Before-and-after object lists
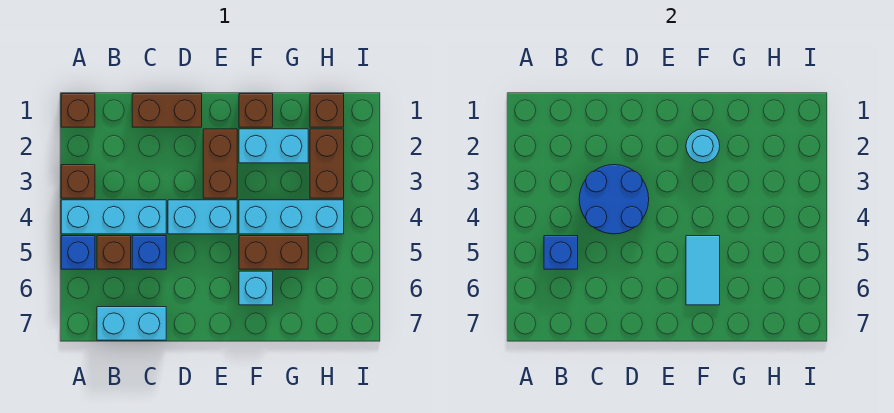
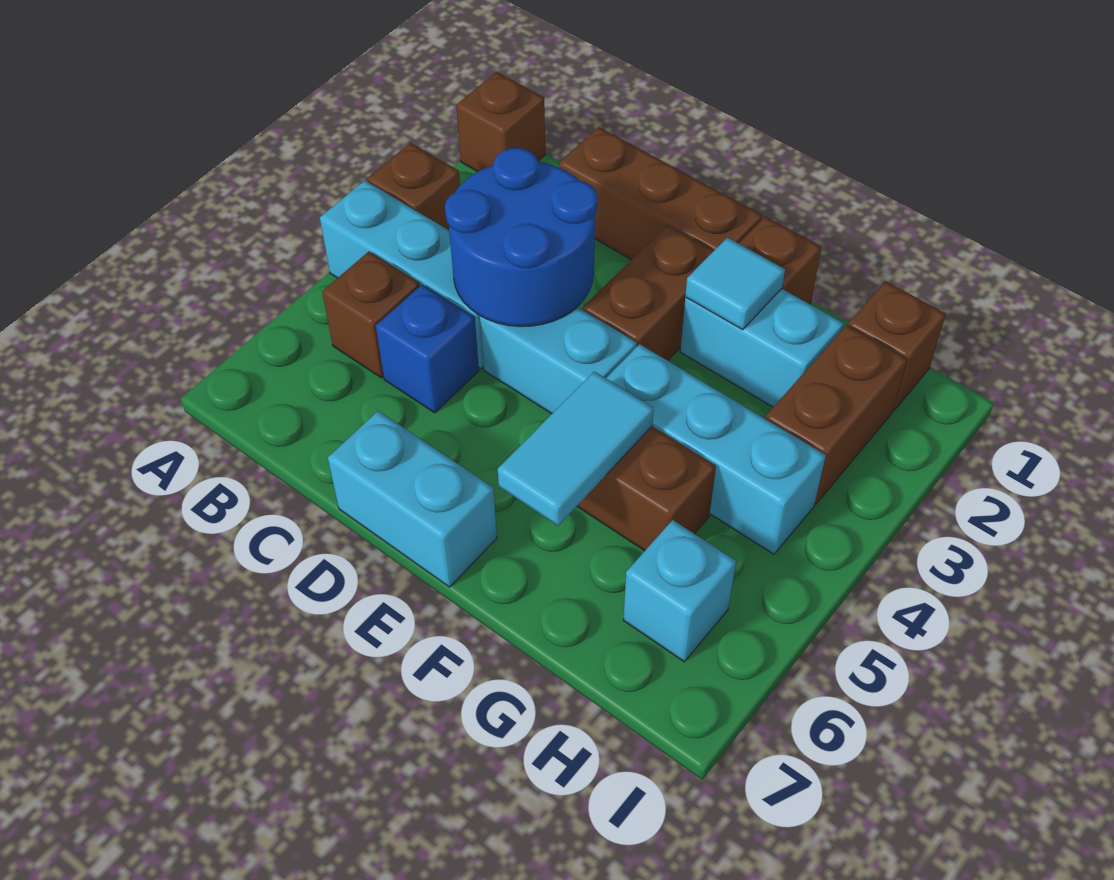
blue 1x1 brick [61,236,95,269] -> none
blue 1x1 brick [544,236,578,269] -> none
cyan 1x2 brick [97,307,166,340] -> cyan 1x2 brick moved to [328,411,497,587]
brown 1x2 brick [132,94,202,127] -> brown 1x3 brick [559,127,762,260]
cyan 1x1 round brick [686,129,720,163] -> cyan 1x1 tile [685,238,785,330]
cyan 1x1 brick [239,271,273,305] -> cyan 1x1 brick moved to [623,520,736,662]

### WORK TO BE COMPLETED
Reproduce exactly the line bearing "brown 1x2 brick" and all the lines that come after it in the records above; add nothing.

### EXERCISE ANSWER
brown 1x2 brick [132,94,202,127] -> brown 1x3 brick [559,127,762,260]
cyan 1x1 round brick [686,129,720,163] -> cyan 1x1 tile [685,238,785,330]
cyan 1x1 brick [239,271,273,305] -> cyan 1x1 brick moved to [623,520,736,662]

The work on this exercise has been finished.